Your task ▸ Search the data for the string "pink" and extract every line where it appears.

Excerpted data ▸
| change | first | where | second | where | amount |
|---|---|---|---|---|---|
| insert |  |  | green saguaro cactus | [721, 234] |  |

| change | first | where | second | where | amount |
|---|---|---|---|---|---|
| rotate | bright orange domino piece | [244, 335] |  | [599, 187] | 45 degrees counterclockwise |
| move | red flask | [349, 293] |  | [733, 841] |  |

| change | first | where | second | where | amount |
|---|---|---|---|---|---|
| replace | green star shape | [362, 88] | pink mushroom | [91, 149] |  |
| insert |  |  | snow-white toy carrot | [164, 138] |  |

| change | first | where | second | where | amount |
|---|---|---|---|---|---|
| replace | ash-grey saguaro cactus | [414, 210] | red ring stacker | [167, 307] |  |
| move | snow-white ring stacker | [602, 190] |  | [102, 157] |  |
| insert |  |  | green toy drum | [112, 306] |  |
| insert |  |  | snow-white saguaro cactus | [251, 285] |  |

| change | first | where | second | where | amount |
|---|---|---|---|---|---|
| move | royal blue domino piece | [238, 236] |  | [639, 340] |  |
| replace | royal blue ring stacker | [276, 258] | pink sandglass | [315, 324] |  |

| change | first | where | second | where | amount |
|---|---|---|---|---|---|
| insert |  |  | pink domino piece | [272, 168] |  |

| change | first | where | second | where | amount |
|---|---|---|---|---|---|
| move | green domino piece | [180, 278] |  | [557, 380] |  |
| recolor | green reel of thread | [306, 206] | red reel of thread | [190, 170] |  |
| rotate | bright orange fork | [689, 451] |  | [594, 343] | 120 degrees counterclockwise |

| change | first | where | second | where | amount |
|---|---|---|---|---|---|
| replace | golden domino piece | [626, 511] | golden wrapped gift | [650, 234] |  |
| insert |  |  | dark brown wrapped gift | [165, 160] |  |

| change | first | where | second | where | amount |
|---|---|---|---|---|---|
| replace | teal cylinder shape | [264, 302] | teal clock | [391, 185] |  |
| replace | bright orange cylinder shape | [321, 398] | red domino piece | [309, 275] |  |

Final answer ▸
| replace | green star shape | [362, 88] | pink mushroom | [91, 149] |  |
| replace | royal blue ring stacker | [276, 258] | pink sandglass | [315, 324] |  |
| insert |  |  | pink domino piece | [272, 168] |  |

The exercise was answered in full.